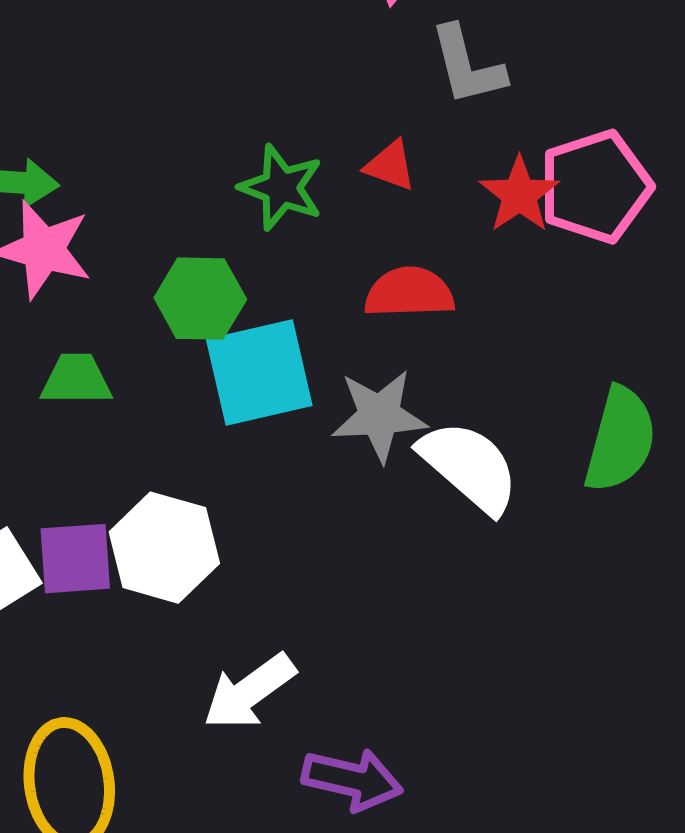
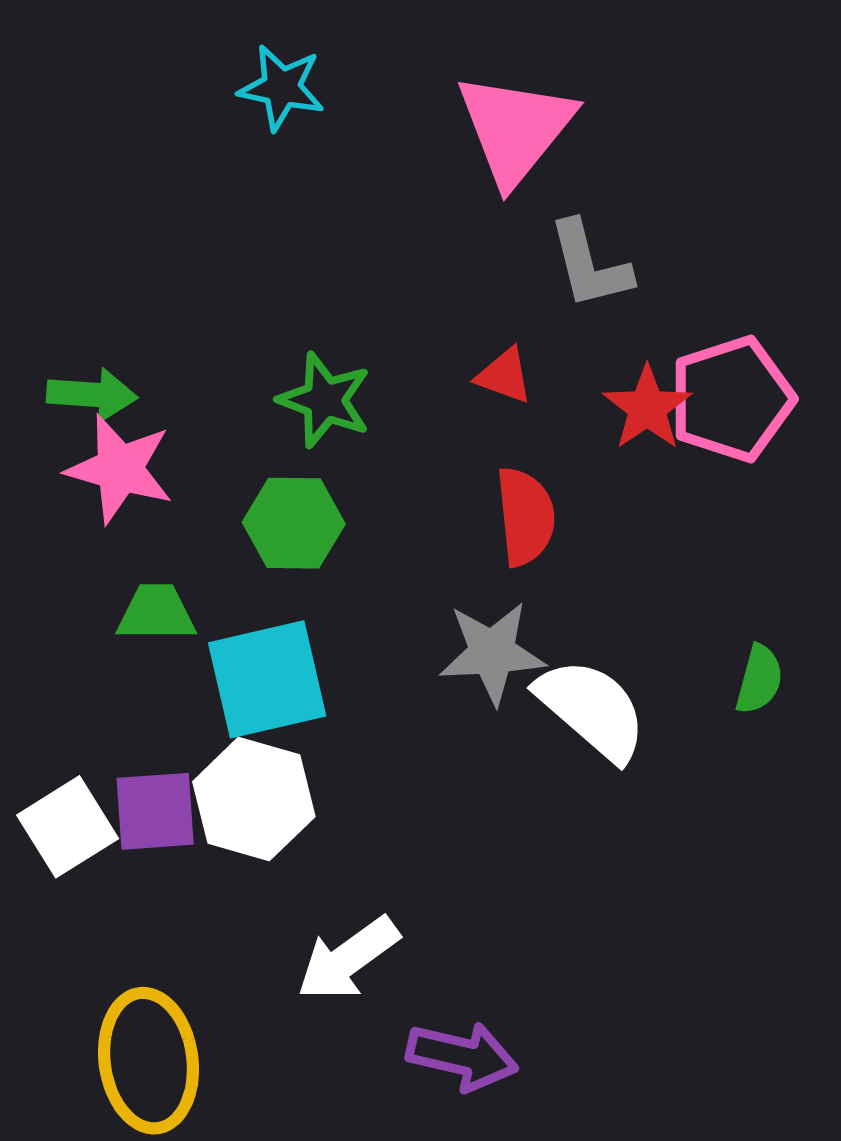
green star: (281, 188) -> (325, 400), moved
red semicircle: (409, 293) -> (525, 516), turned 86
cyan square: (259, 373) -> (267, 679), moved
green semicircle: (620, 440) -> (759, 679), size x0.6

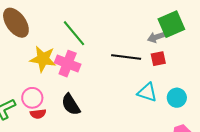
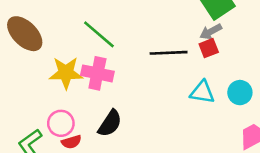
gray arrow: (156, 37) -> (211, 32), moved
black semicircle: (71, 104) -> (110, 123), turned -105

= = = =

WORK REQUIRED: Write out the lines of the entries above exactly, beginning with the first and ending with the line that contains "gray arrow: (156, 37) -> (211, 32), moved". No picture goes in.

WRITTEN SOLUTION:
green star: (281, 188) -> (325, 400), moved
red semicircle: (409, 293) -> (525, 516), turned 86
cyan square: (259, 373) -> (267, 679), moved
green semicircle: (620, 440) -> (759, 679), size x0.6

gray arrow: (156, 37) -> (211, 32), moved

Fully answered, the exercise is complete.